▸ **Scene image comparisons**:
*****

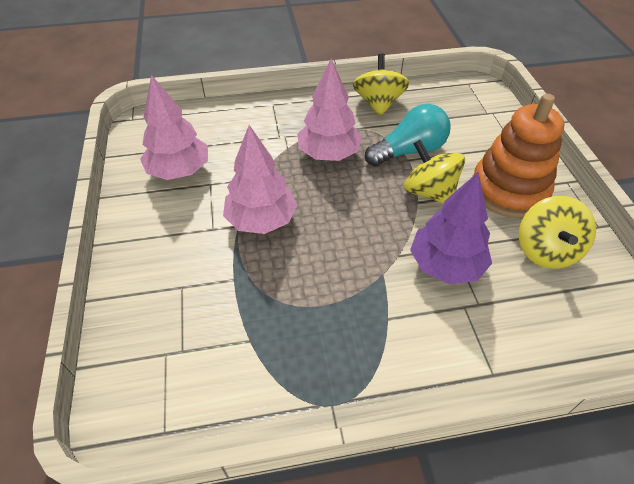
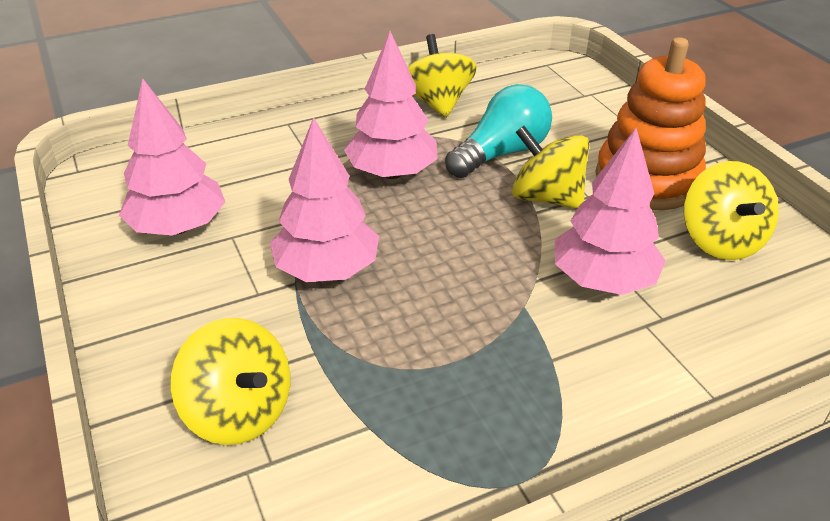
camera: 15 degrees left, 10 degrees down
(174, 311) = (239, 411): none -> yellow spinning top
(446, 265) = (602, 280): purple tree -> pink tree

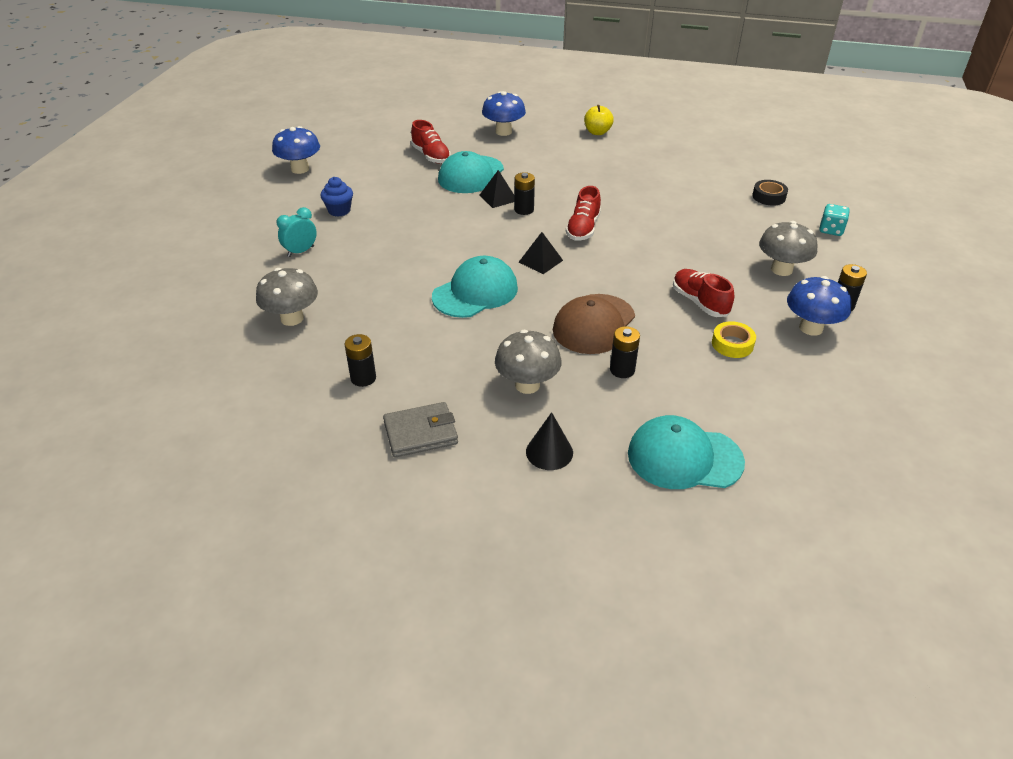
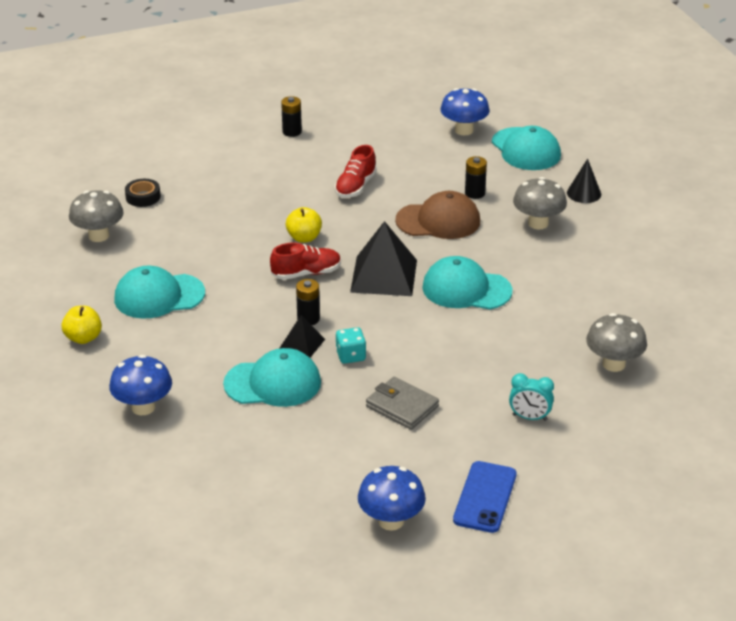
camera: 125 degrees left, 5 degrees down
(266, 204) = (485, 497): none -> blue phone
(339, 210) = (438, 435): blue cupcake -> none
(363, 378) = (623, 292): black battery -> none
(420, 433) = (634, 244): grey wallet -> grey wallet (402, 406)
(431, 156) = (258, 433): red shoe -> none
(540, 261) = (384, 275): black pyramid -> black pyramid, size x1.88
(617, 166) = (159, 296): none -> turquoise cap
(636, 245) = (304, 238): none -> yellow apple
(732, 344) = (392, 161): yellow tape -> none
(781, 269) = (267, 164): grey mushroom -> grey mushroom (98, 236)
(811, 328) = (336, 138): blue mushroom -> blue mushroom (464, 130)
(831, 230) = (177, 156): turquoise dice -> turquoise dice (350, 356)

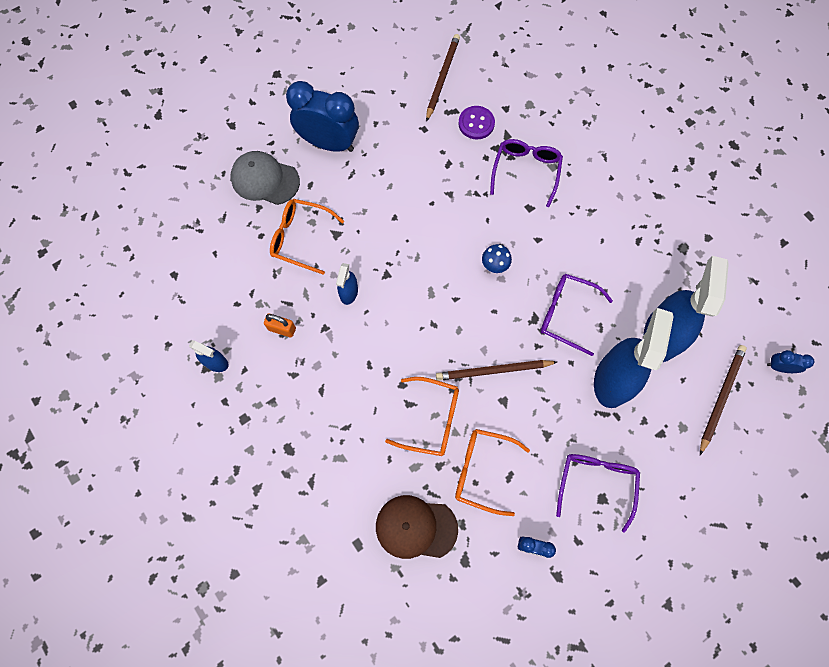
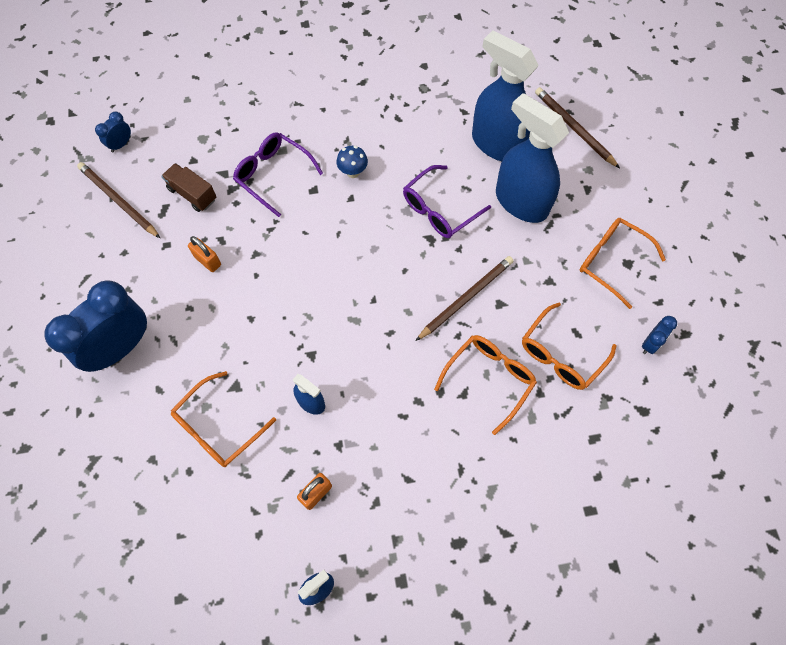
camera: 65 degrees left, 5 degrees down
(265, 179) = (121, 438): grey cap -> none
(416, 527) = (594, 443): brown cap -> none
(426, 163) = (207, 261): none -> orange padlock
(476, 123) = (192, 194): purple button -> brown truck
(494, 266) = (357, 248): blue mushroom -> blue mushroom (353, 172)
(494, 371) = (465, 298): brown pencil -> brown pencil turned 150 degrees counterclockwise
(596, 483) = (611, 261): purple glasses -> orange glasses
(779, 367) = (566, 75): blue clock -> blue clock (121, 144)

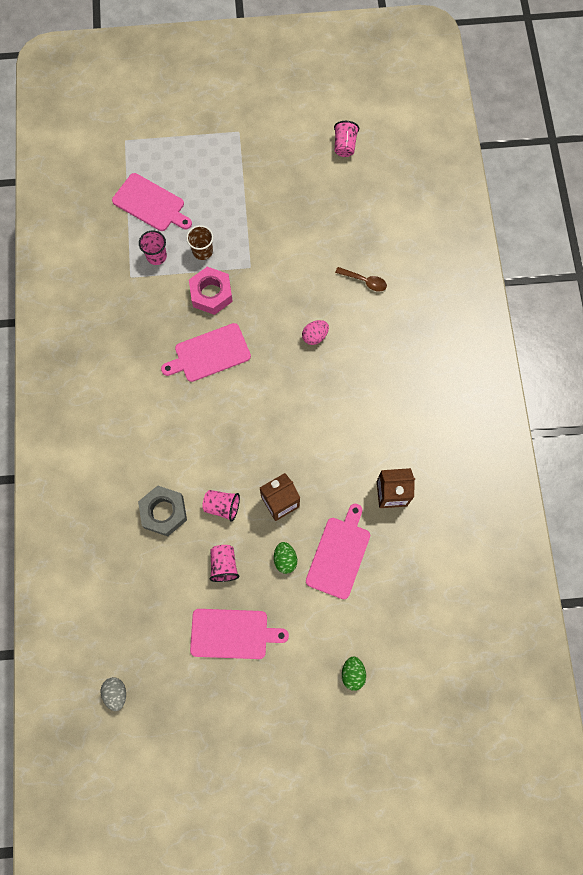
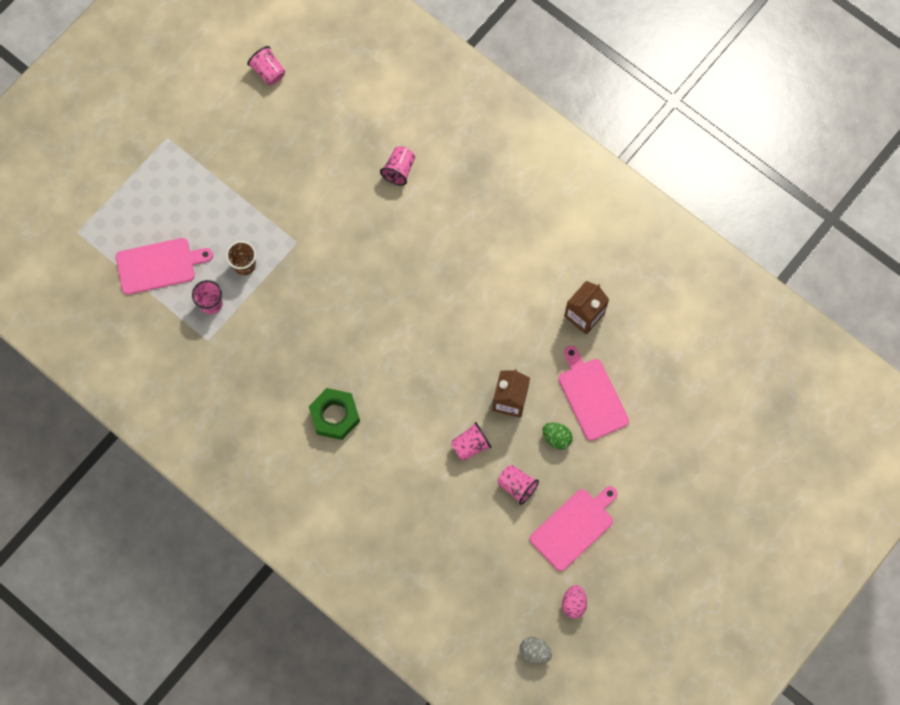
camera: 45 degrees left, 0 degrees up
(156, 400) = (334, 416): none -> green nut
(164, 512) = (431, 492): grey nut -> none
(209, 354) = (338, 341): pink cutting board -> none
(211, 294) = (288, 292): pink nut -> none
(315, 336) = (405, 250): pink egg -> pink egg (573, 603)
(352, 673) = (685, 470): green egg -> none
(364, 281) = (399, 170): brown spoon -> pink cup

*****

▸ **Exercise prompt**:
Output the data above verbatim, pictures excluded.

▸ **Result for this exercise**:
camera: 15 degrees left, 10 degrees down
(174, 311) = (239, 411): none -> yellow spinning top
(446, 265) = (602, 280): purple tree -> pink tree

camera: 125 degrees left, 5 degrees down
(266, 204) = (485, 497): none -> blue phone
(339, 210) = (438, 435): blue cupcake -> none
(363, 378) = (623, 292): black battery -> none
(420, 433) = (634, 244): grey wallet -> grey wallet (402, 406)
(431, 156) = (258, 433): red shoe -> none
(540, 261) = (384, 275): black pyramid -> black pyramid, size x1.88
(617, 166) = (159, 296): none -> turquoise cap
(636, 245) = (304, 238): none -> yellow apple
(732, 344) = (392, 161): yellow tape -> none
(781, 269) = (267, 164): grey mushroom -> grey mushroom (98, 236)
(811, 328) = (336, 138): blue mushroom -> blue mushroom (464, 130)
(831, 230) = (177, 156): turquoise dice -> turquoise dice (350, 356)

camera: 65 degrees left, 5 degrees down
(265, 179) = (121, 438): grey cap -> none
(416, 527) = (594, 443): brown cap -> none
(426, 163) = (207, 261): none -> orange padlock
(476, 123) = (192, 194): purple button -> brown truck
(494, 266) = (357, 248): blue mushroom -> blue mushroom (353, 172)
(494, 371) = (465, 298): brown pencil -> brown pencil turned 150 degrees counterclockwise
(596, 483) = (611, 261): purple glasses -> orange glasses
(779, 367) = (566, 75): blue clock -> blue clock (121, 144)

camera: 45 degrees left, 0 degrees up
(156, 400) = (334, 416): none -> green nut
(164, 512) = (431, 492): grey nut -> none
(209, 354) = (338, 341): pink cutting board -> none
(211, 294) = (288, 292): pink nut -> none
(315, 336) = (405, 250): pink egg -> pink egg (573, 603)
(352, 673) = (685, 470): green egg -> none
(364, 281) = (399, 170): brown spoon -> pink cup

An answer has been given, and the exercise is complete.